START RECORDED DATA

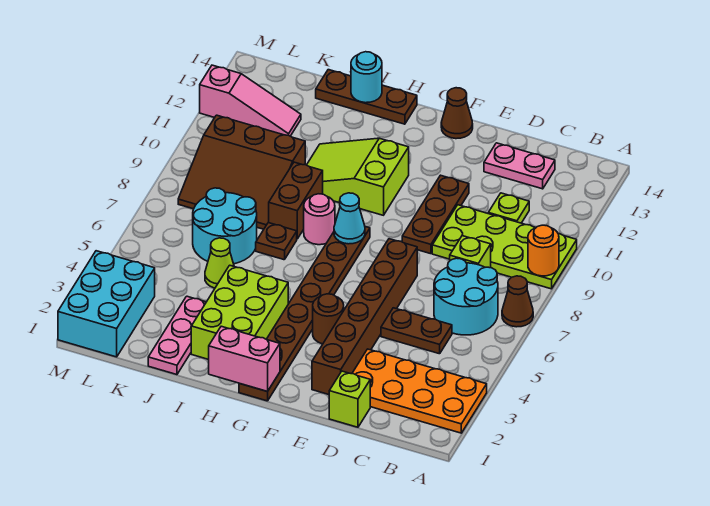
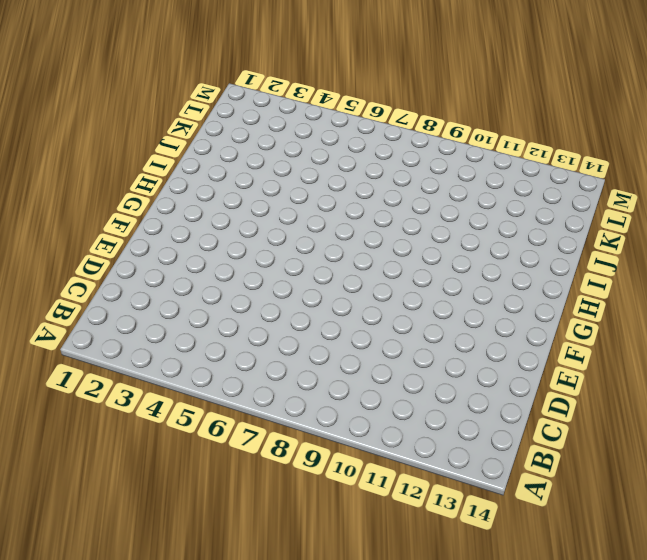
none -> orange 2x4 plate [352,349,487,433]
none -> brown 1x1 cone [502,276,533,327]
none -> lime 2x4 plate [432,205,577,289]
none -> cyan 2x2 round brick [434,258,498,335]

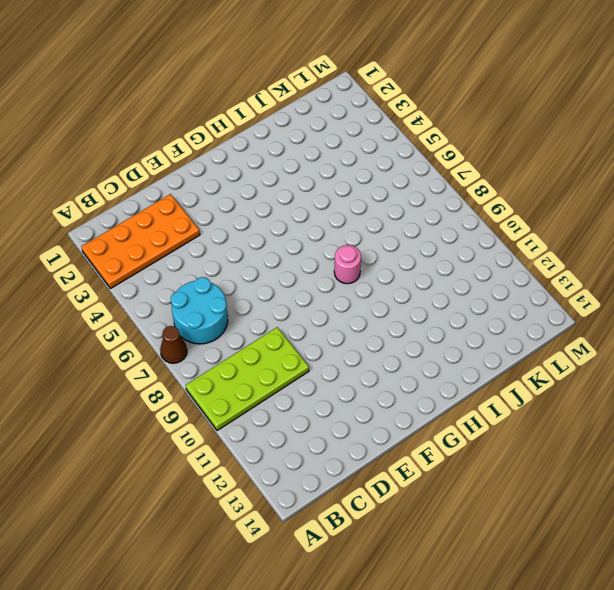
none -> brown 1x2 plate [381,308,452,354]
none -> lime 1x1 brick [450,235,491,268]
none -> lime 1x1 plate [488,193,529,223]
none -> pink 1x2 plate [484,143,555,189]

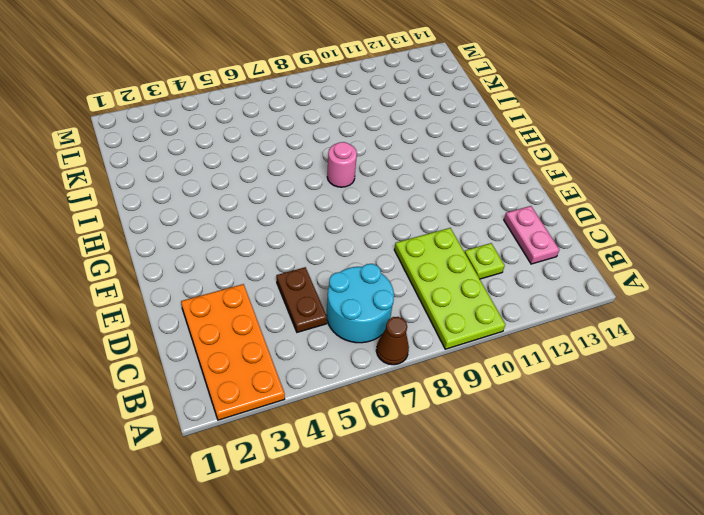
none -> lime 1x1 brick [450,235,491,268]
none -> lime 1x1 brick [329,371,370,427]
none -> brown 1x6 brick [312,239,417,395]
none -> brown 1x3 plate [402,175,469,254]

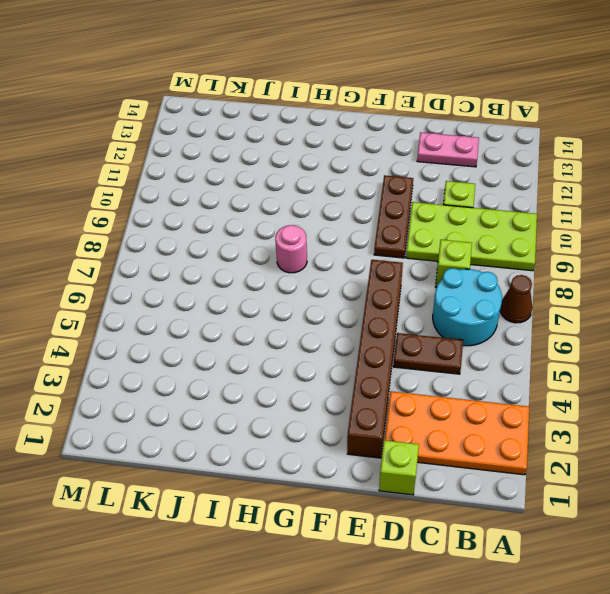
none -> brown 1x1 round brick [313,294,344,344]
none -> brown 1x1 cone [441,88,473,139]
none -> brown 1x8 plate [239,227,370,401]
none -> lime 2x3 slope [307,138,409,215]

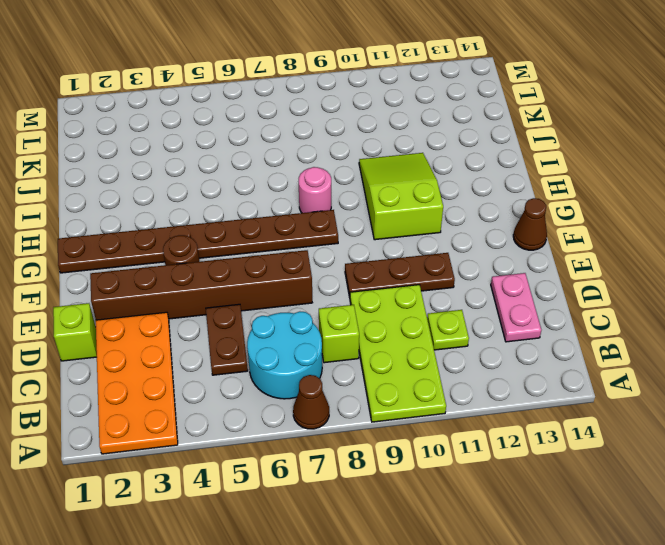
none -> lime 2x3 brick [191,265,288,359]
none -> brown 1x3 plate [316,70,417,124]
none -> brown 1x1 plate [256,222,297,260]
none -> brown 1x2 brick [269,162,323,239]

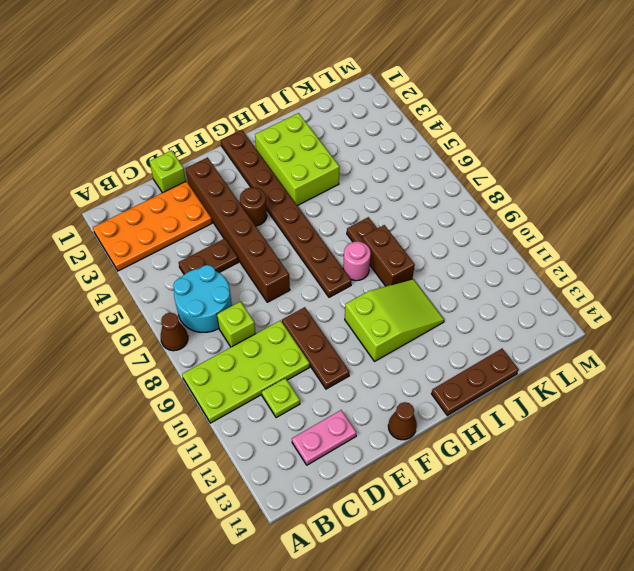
none -> pink 1x3 plate [148,296,206,375]
none -> lime 1x1 cone [205,238,234,288]
none -> cyan 2x2 round brick [193,188,257,264]
none -> brown 3x3 slope [178,115,305,229]

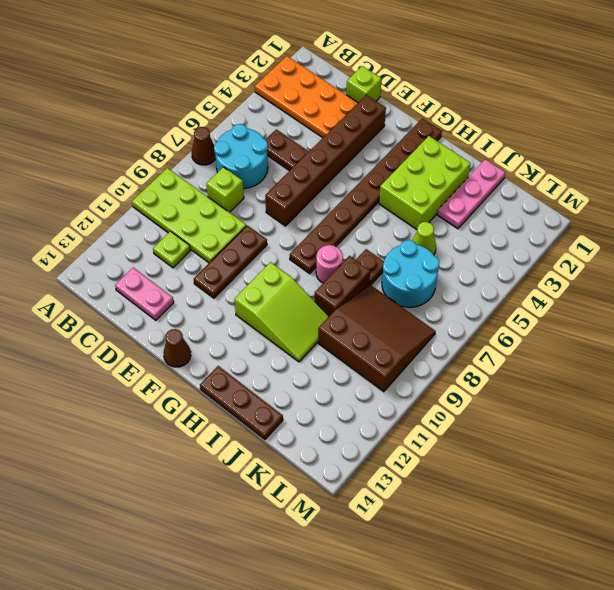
none -> brown 1x1 round brick [313,294,344,344]
none -> pink 1x3 slope [200,65,301,136]
none -> cyan 2x3 brick [58,251,155,357]
none -> orange 1x1 round brick [528,225,559,276]

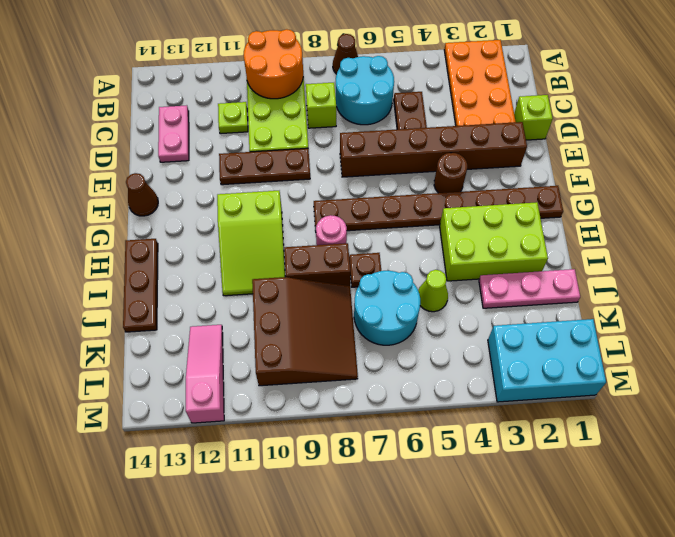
orange 2x2 round brick [244,29,303,99] -> orange 1x1 round brick [528,225,559,276]
none -> pink 1x2 brick [209,326,280,391]
none -> cyan 1x1 cone [334,193,365,244]
none -> cyan 1x1 round brick [351,52,382,103]

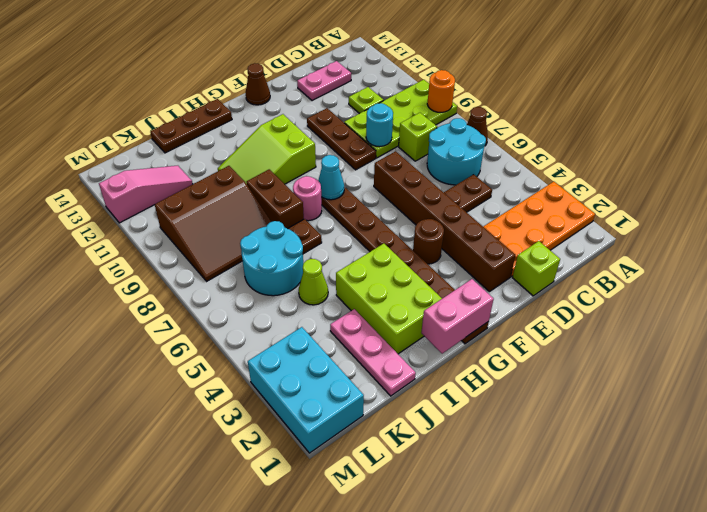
cyan 1x1 round brick [366,103,393,147] -> cyan 1x1 round brick moved to [351,52,382,103]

END RECORDED DATA

# [ASSIGNMENT]
Please go line by line through the records above, copying each one that holds the string "brown".

# [RESPONSE]
none -> brown 1x1 cone [502,276,533,327]
none -> brown 1x2 plate [381,308,452,354]
none -> brown 1x6 brick [312,239,417,395]
none -> brown 1x3 plate [402,175,469,254]
none -> brown 1x1 round brick [313,294,344,344]
none -> brown 1x1 cone [441,88,473,139]
none -> brown 1x8 plate [239,227,370,401]
none -> brown 1x3 plate [316,70,417,124]
none -> brown 1x1 plate [256,222,297,260]
none -> brown 1x2 brick [269,162,323,239]
none -> brown 3x3 slope [178,115,305,229]
none -> brown 1x1 round brick [313,294,344,344]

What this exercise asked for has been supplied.